**EXERCISE AIM**
This exercise calls for the records to be repeated in full, exactly as written.

+===+

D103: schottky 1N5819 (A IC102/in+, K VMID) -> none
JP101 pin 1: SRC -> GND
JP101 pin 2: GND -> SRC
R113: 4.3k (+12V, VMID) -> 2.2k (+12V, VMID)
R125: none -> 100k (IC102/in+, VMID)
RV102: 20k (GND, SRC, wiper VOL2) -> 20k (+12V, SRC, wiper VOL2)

+===+

**ANSWER TO THE PROBLEM**
D103: schottky 1N5819 (A IC102/in+, K VMID) -> none
JP101 pin 1: SRC -> GND
JP101 pin 2: GND -> SRC
R113: 4.3k (+12V, VMID) -> 2.2k (+12V, VMID)
R125: none -> 100k (IC102/in+, VMID)
RV102: 20k (GND, SRC, wiper VOL2) -> 20k (+12V, SRC, wiper VOL2)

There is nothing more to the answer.